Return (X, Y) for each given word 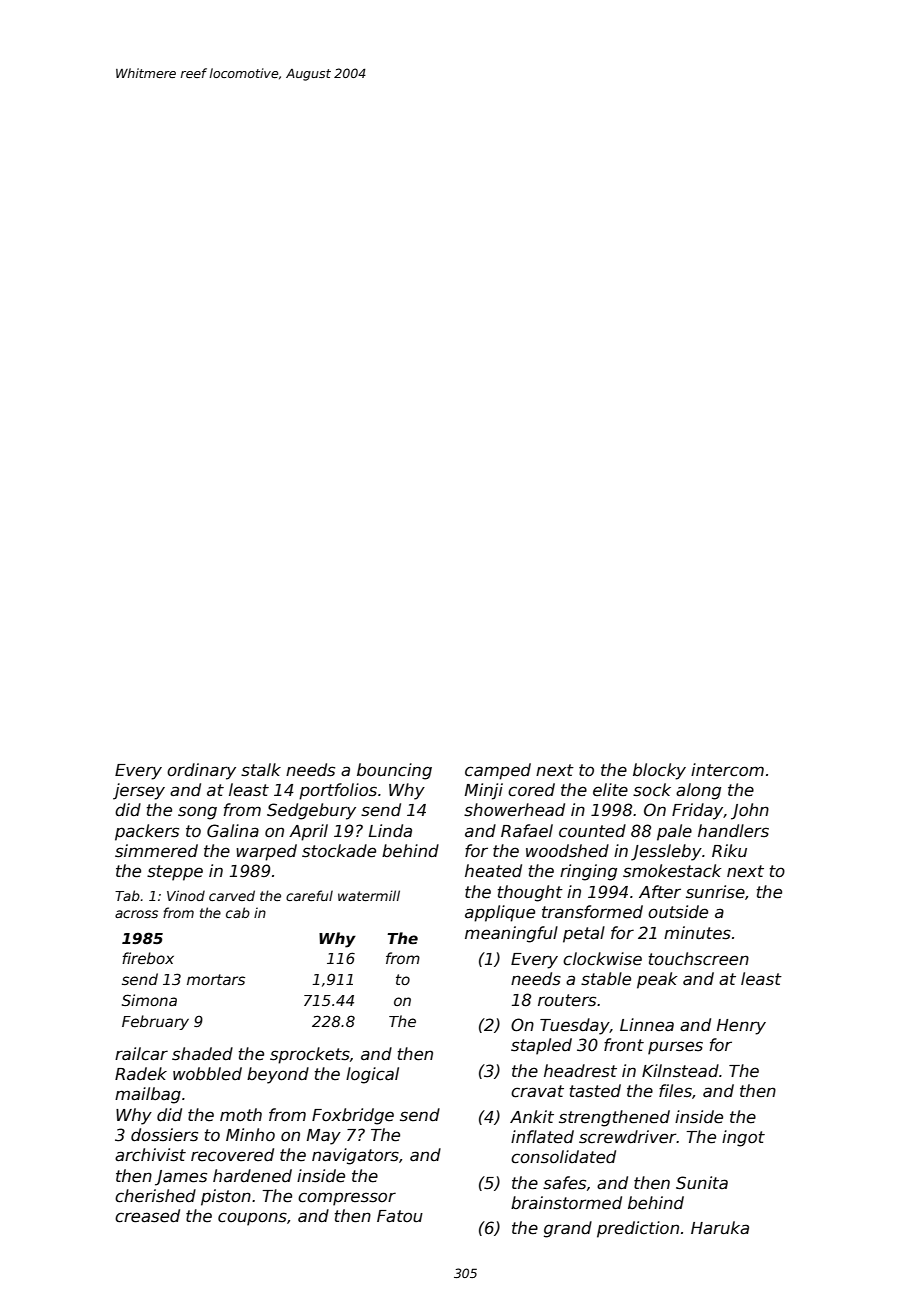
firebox (148, 958)
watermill (369, 895)
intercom (727, 770)
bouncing (394, 771)
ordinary (201, 771)
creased (147, 1216)
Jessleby (666, 852)
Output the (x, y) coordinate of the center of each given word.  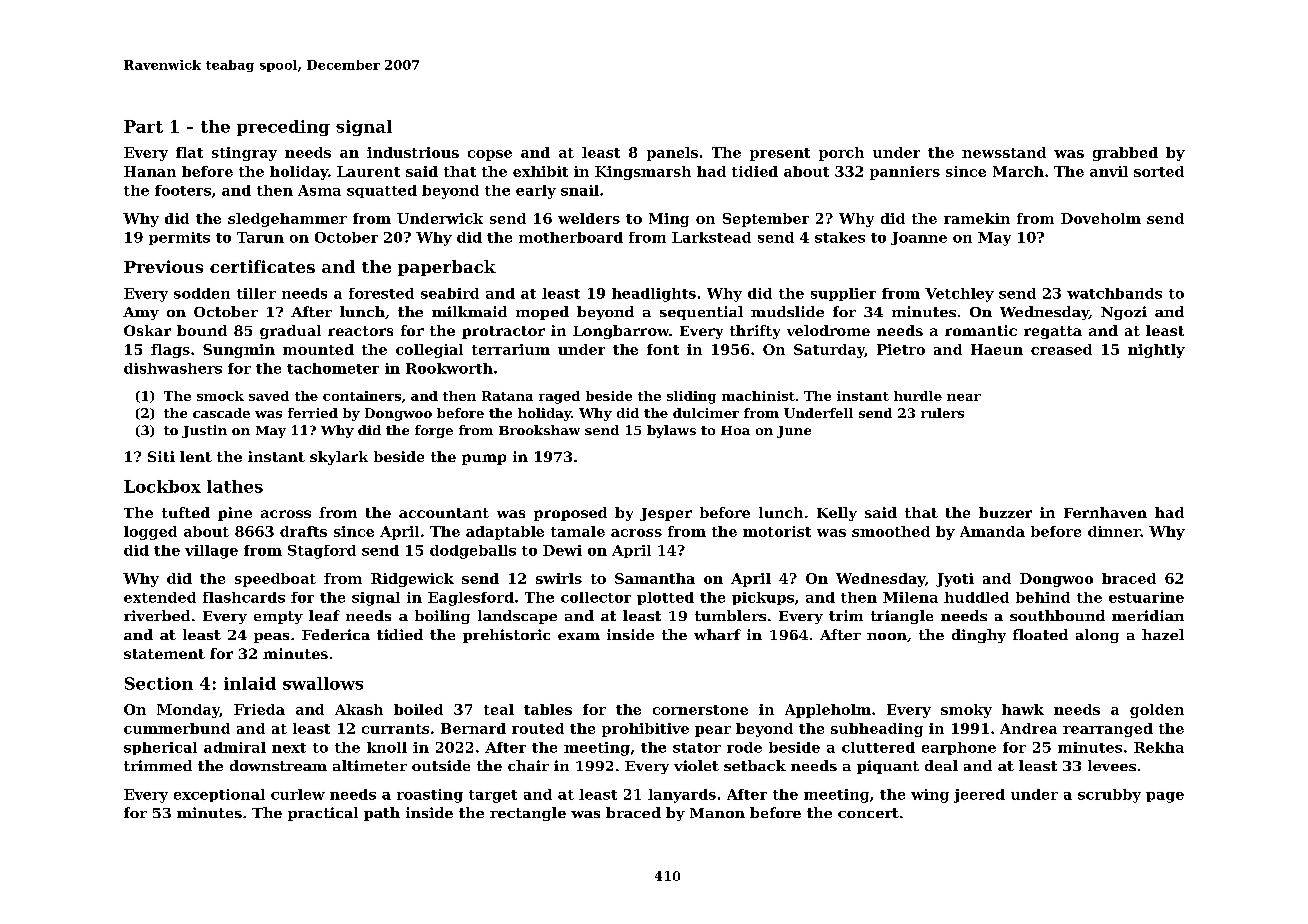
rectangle (528, 814)
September (766, 220)
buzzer (1005, 512)
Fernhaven (1105, 512)
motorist (777, 531)
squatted (382, 191)
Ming (669, 220)
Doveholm (1101, 218)
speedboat (275, 580)
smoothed (891, 531)
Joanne (919, 238)
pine (235, 514)
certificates (262, 266)
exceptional (219, 795)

◆ ◆ ◆ ◆ ◆

◆ THE REQUEST: Rewrite every line of the records above as a Markdown table with the columns "Row" and "Record line," numbering the rows in order and skipping any blank lines. Leave the pictures out of the table.

◆ RESULT:
| Row | Record line |
|---|---|
| 1 | Return (X, Y) for each given word  |
| 2 | firebox (148, 958) |
| 3 | watermill (369, 895) |
| 4 | intercom (727, 770) |
| 5 | bouncing (394, 771) |
| 6 | ordinary (201, 771) |
| 7 | creased (147, 1216) |
| 8 | Jessleby (666, 852) |
| 9 | Output the (x, y) coordinate of the center of each given word.   |
| 10 | rectangle (528, 814) |
| 11 | September (766, 220) |
| 12 | buzzer (1005, 512) |
| 13 | Fernhaven (1105, 512) |
| 14 | motorist (777, 531) |
| 15 | squatted (382, 191) |
| 16 | Ming (669, 220) |
| 17 | Doveholm (1101, 218) |
| 18 | speedboat (275, 580) |
| 19 | smoothed (891, 531) |
| 20 | Joanne (919, 238) |
| 21 | pine (235, 514) |
| 22 | certificates (262, 266) |
| 23 | exceptional (219, 795) |